EXERCISE AIM: How many lines in the items below contain the string "trill"? Case counts. Reply with the number alone.

DATA RECORDS:
======
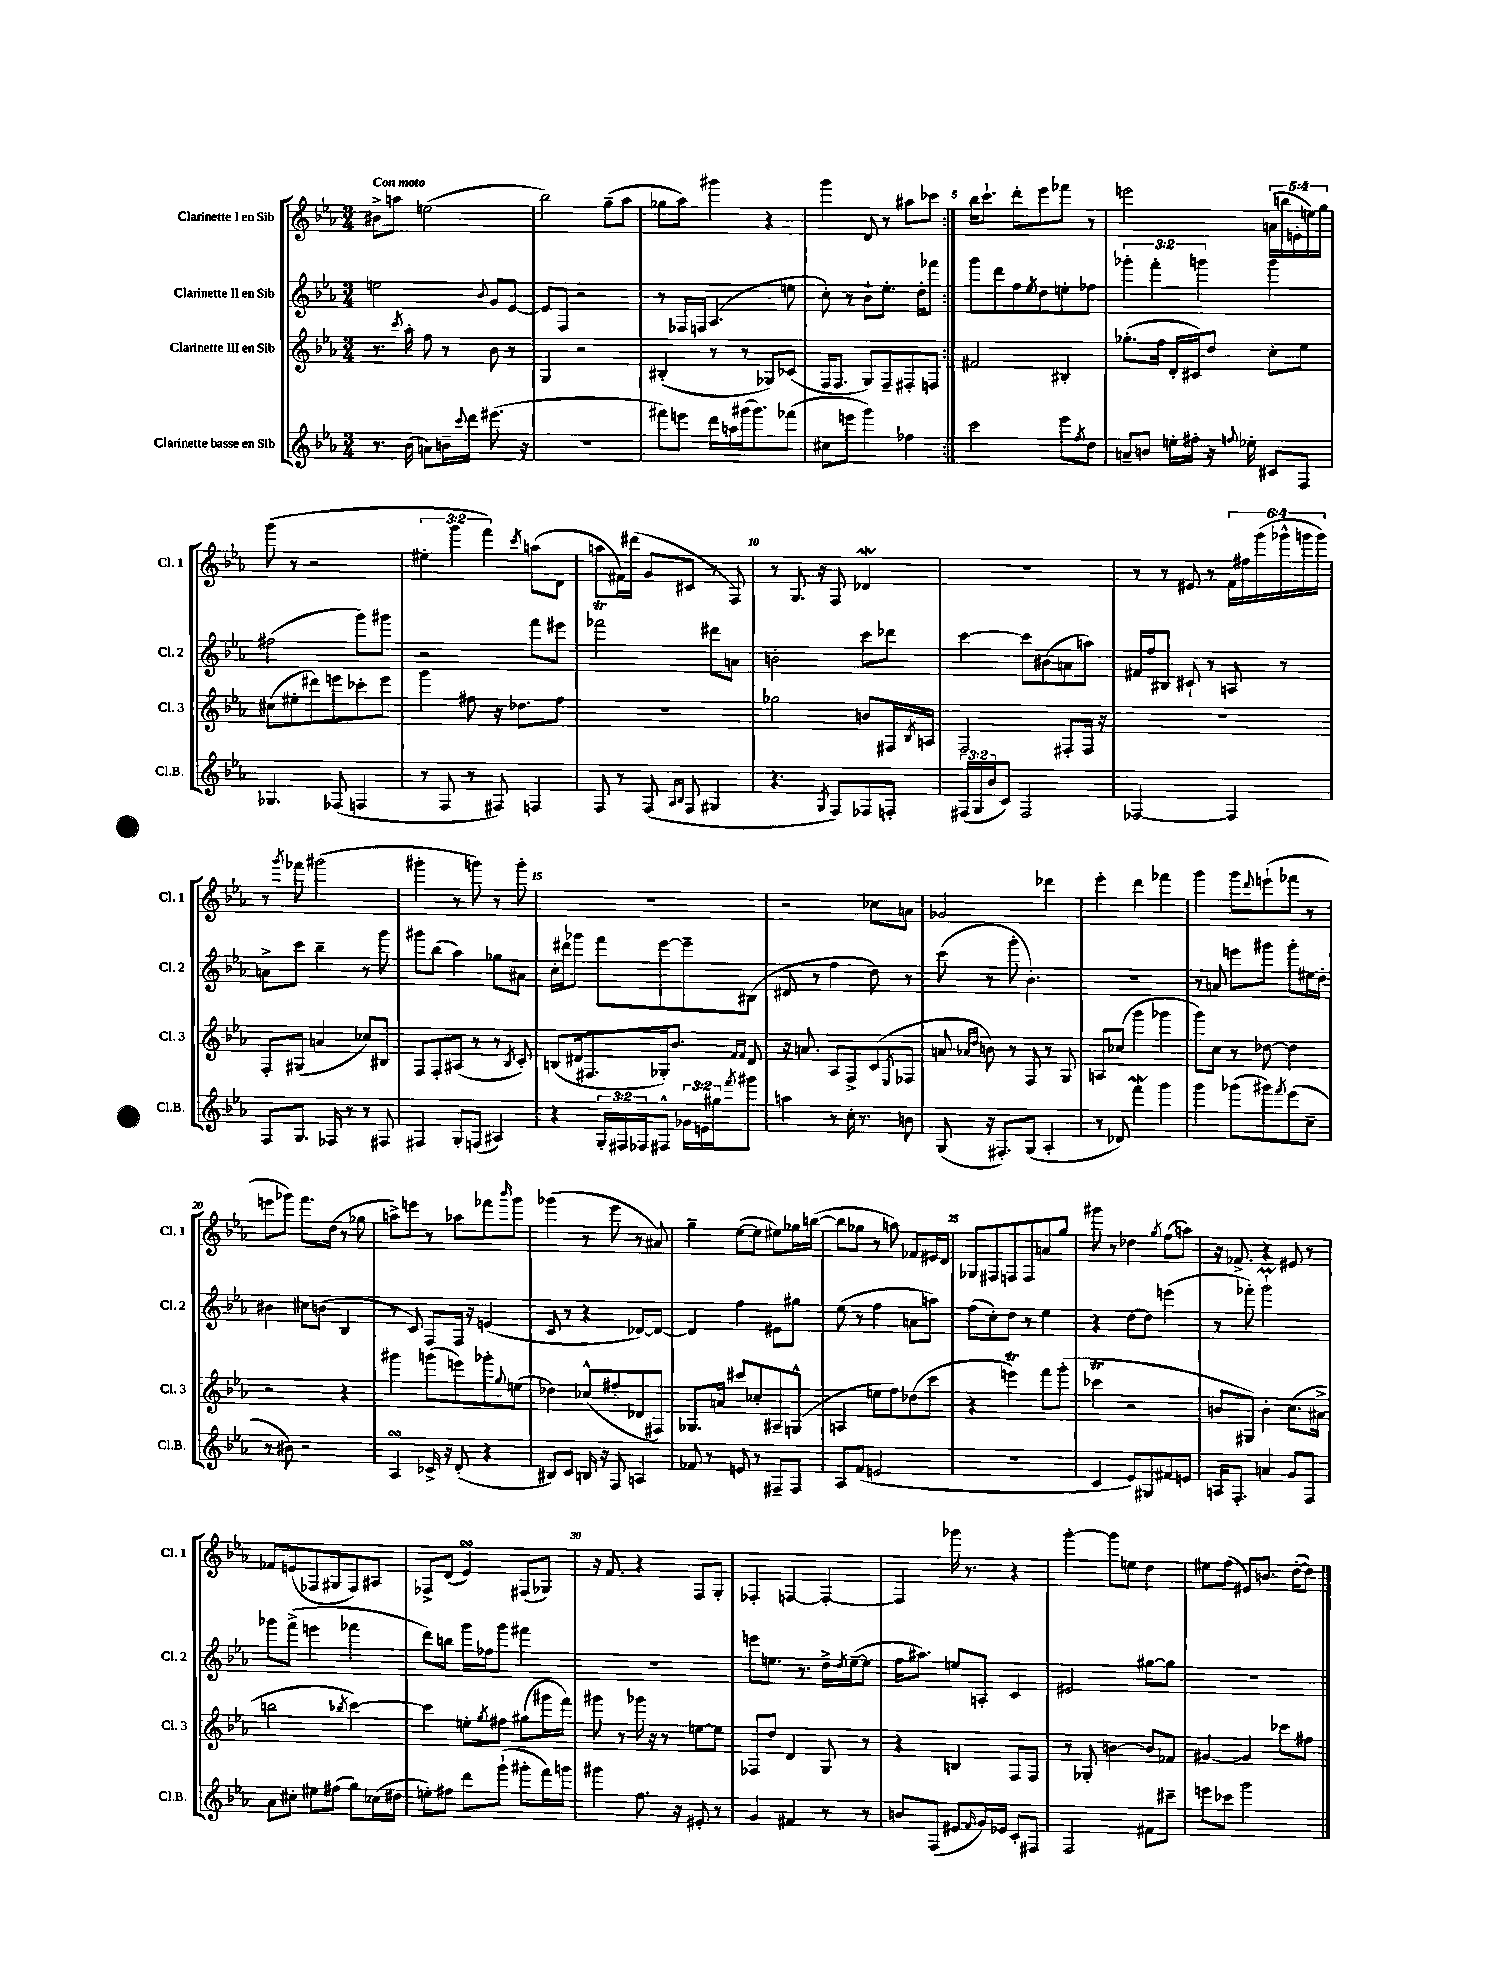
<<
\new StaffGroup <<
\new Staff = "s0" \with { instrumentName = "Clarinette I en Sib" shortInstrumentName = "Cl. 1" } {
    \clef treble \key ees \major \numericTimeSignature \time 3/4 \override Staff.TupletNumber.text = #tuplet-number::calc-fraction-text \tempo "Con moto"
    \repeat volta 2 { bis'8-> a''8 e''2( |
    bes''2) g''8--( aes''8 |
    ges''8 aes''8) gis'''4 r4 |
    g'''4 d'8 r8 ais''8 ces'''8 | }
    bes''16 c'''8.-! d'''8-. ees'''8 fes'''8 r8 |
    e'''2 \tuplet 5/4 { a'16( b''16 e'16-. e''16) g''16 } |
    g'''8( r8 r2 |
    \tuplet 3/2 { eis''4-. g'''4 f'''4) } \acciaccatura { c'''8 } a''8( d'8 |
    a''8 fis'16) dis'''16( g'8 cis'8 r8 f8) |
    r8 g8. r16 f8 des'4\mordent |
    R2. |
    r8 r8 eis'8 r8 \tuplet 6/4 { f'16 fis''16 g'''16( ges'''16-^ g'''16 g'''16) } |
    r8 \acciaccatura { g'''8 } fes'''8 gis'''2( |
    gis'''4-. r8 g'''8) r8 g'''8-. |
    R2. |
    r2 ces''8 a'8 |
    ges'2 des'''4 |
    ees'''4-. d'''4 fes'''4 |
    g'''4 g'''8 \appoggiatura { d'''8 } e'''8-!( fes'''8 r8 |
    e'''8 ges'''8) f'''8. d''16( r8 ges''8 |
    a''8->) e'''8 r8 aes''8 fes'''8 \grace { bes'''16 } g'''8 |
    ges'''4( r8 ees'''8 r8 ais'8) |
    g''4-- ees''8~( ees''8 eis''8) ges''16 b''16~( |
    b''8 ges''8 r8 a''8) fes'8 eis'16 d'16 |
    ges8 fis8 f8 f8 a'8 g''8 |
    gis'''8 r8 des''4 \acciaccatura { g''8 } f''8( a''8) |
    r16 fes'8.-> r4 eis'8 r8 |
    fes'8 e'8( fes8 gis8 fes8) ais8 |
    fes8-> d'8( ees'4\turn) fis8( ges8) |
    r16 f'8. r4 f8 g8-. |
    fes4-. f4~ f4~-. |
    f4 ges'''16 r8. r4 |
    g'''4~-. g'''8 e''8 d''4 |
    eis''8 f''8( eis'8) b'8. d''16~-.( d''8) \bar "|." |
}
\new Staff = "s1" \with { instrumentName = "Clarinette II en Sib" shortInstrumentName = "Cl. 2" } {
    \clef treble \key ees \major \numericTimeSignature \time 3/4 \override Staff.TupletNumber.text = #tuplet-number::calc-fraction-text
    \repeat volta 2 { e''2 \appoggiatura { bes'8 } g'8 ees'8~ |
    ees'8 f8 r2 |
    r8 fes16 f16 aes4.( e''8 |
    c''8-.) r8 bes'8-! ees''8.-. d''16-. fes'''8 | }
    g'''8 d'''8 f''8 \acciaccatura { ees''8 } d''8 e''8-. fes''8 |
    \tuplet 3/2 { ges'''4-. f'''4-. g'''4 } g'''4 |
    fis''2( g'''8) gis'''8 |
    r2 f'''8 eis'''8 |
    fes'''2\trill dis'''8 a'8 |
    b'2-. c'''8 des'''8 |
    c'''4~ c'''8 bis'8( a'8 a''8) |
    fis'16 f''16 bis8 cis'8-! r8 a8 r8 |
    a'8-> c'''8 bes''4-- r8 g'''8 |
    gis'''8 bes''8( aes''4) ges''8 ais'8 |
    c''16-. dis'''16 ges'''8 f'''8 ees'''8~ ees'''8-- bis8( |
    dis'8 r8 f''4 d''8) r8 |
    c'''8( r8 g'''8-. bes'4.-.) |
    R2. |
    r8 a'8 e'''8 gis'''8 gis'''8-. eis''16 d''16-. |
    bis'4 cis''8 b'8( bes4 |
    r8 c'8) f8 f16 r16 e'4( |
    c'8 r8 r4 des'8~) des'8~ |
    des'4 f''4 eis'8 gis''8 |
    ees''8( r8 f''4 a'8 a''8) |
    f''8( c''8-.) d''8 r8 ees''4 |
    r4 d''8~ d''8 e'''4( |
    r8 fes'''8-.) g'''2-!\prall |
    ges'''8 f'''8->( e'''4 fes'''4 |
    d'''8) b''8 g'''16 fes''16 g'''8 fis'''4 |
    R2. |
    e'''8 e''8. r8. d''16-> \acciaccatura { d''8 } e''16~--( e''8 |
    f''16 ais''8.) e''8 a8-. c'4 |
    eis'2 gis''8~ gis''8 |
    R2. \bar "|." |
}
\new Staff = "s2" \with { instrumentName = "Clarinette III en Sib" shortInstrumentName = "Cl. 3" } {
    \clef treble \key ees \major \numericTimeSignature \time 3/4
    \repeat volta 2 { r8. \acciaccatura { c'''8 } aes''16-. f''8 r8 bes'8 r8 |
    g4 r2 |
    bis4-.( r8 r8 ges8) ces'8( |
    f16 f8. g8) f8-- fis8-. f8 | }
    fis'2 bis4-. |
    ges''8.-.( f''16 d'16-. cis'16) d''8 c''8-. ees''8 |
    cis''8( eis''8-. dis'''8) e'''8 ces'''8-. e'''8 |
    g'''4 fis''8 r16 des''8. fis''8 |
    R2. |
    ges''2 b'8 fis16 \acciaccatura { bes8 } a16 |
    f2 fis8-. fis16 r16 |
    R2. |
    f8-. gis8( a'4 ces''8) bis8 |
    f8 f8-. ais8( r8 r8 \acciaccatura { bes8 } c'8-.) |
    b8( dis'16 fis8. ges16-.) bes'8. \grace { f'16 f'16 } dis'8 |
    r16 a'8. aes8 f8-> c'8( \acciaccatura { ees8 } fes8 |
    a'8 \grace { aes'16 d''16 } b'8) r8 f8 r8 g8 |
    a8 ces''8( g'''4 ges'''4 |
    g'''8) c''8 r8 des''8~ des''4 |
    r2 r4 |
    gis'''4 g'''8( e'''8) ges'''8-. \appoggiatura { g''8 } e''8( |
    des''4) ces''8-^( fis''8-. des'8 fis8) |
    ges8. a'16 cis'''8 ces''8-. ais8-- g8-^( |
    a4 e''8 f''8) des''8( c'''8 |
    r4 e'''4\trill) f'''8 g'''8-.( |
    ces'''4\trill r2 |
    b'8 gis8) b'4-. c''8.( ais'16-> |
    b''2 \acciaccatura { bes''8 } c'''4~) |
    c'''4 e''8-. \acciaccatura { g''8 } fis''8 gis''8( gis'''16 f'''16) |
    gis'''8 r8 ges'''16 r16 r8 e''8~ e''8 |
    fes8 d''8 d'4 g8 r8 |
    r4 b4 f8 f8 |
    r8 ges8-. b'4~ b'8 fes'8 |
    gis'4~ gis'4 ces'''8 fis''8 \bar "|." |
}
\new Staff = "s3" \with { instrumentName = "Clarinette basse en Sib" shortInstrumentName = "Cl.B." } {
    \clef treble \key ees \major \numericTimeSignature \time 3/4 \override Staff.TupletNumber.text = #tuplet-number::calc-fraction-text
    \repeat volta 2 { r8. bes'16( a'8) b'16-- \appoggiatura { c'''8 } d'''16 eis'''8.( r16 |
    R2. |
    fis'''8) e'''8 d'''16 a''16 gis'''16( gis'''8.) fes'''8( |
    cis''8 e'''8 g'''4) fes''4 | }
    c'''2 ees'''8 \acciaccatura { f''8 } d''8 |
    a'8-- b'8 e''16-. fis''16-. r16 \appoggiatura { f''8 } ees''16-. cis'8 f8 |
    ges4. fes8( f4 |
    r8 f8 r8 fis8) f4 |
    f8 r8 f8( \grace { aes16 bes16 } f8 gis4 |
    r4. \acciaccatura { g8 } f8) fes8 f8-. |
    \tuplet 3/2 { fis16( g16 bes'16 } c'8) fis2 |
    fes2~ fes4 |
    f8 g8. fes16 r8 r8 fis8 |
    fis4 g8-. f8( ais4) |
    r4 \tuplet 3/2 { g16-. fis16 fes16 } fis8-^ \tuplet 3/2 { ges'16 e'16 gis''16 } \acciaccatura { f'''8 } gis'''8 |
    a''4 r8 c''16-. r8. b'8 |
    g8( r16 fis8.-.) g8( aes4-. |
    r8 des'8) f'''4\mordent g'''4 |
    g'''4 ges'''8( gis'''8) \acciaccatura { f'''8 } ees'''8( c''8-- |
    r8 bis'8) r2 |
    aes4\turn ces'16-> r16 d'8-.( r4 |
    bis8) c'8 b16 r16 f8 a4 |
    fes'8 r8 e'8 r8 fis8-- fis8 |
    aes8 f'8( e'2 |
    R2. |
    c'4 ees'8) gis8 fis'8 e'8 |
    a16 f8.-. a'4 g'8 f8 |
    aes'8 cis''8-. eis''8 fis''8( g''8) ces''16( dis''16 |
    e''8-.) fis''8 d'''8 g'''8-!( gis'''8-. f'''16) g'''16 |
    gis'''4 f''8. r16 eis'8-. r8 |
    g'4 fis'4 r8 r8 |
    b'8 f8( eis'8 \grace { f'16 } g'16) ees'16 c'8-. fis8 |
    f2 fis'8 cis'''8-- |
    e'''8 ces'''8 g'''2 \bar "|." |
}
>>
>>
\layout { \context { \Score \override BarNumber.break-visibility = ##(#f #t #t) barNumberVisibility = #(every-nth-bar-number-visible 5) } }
======
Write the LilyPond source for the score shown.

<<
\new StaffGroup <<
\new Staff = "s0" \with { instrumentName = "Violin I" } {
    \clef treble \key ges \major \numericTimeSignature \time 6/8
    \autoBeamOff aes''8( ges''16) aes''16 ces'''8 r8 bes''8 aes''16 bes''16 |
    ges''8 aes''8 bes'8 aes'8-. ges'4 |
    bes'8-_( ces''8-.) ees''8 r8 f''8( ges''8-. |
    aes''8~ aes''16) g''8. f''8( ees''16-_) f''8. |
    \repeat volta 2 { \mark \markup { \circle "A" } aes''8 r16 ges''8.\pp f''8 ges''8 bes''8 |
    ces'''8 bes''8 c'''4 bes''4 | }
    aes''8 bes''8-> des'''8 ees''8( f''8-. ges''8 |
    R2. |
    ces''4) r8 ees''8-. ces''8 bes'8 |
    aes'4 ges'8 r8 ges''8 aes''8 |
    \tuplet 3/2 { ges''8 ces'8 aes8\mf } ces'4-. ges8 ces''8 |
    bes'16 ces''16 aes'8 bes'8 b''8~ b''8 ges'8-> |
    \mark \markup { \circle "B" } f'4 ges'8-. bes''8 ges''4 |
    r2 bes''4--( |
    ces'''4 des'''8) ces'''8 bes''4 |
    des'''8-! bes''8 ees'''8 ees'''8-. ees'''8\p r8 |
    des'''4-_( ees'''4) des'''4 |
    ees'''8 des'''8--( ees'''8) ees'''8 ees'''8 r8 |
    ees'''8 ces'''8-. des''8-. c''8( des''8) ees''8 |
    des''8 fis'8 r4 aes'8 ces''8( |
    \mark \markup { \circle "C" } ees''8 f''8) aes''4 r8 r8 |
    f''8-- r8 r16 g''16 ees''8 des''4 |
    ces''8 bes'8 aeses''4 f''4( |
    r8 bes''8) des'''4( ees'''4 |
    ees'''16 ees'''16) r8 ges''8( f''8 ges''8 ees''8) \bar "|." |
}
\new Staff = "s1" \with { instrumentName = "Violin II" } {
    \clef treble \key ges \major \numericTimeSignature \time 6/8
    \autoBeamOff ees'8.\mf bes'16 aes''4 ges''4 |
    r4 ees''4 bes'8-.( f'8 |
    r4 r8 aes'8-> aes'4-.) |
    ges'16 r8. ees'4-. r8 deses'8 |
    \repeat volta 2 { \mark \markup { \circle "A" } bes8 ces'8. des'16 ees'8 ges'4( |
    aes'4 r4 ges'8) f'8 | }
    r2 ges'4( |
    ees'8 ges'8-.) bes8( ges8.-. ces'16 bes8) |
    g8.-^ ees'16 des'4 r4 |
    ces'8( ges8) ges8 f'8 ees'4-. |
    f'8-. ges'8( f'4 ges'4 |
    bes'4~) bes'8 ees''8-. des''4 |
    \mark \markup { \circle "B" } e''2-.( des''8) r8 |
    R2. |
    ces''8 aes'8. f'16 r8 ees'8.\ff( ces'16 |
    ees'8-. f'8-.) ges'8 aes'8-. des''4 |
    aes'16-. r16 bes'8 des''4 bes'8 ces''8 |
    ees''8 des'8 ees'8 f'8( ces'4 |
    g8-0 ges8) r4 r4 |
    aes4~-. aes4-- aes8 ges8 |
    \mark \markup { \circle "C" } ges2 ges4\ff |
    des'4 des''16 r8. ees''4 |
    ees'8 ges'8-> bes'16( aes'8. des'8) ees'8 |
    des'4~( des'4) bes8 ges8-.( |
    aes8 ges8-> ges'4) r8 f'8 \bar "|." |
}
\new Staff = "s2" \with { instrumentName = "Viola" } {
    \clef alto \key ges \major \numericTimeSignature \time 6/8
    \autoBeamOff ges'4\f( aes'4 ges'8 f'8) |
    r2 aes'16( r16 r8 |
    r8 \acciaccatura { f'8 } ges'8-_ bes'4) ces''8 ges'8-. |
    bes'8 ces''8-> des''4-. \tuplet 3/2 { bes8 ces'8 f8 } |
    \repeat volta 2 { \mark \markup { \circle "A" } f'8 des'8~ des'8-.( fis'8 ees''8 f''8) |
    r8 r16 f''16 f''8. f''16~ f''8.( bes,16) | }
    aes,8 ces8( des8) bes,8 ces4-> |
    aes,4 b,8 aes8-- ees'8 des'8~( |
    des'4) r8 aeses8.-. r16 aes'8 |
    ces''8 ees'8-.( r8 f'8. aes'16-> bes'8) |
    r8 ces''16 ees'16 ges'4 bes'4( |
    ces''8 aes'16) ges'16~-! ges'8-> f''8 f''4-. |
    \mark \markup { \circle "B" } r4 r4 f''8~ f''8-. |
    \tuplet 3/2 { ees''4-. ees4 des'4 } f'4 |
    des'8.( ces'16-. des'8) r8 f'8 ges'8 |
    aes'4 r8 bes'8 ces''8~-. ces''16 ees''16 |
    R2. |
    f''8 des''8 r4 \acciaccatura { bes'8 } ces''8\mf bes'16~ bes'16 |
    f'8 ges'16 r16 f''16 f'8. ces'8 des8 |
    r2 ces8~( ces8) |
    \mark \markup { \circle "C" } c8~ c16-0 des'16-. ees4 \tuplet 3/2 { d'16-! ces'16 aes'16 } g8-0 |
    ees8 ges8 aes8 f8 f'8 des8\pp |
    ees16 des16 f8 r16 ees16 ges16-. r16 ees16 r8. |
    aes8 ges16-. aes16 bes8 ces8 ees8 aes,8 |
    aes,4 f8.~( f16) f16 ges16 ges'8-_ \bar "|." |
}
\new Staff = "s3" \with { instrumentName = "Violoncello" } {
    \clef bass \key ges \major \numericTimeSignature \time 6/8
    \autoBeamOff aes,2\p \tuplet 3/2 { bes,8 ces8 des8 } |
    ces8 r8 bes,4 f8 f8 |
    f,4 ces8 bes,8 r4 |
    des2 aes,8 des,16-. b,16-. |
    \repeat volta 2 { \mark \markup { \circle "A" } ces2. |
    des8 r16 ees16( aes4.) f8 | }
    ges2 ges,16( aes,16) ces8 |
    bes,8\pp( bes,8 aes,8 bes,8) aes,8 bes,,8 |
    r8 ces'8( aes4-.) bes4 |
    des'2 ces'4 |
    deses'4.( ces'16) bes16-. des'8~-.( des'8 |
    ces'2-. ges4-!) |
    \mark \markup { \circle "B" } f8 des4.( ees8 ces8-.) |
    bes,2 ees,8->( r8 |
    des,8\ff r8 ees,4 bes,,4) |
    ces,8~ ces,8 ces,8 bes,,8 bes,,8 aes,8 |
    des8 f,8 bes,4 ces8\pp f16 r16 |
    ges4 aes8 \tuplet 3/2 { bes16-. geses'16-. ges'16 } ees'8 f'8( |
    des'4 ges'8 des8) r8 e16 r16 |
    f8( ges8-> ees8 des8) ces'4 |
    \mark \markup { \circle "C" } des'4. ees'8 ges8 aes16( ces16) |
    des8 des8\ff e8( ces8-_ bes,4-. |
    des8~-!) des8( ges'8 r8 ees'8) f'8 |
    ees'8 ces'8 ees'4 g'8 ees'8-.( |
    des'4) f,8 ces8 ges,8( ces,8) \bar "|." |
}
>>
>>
======
WRITTEN RESPONSE: 3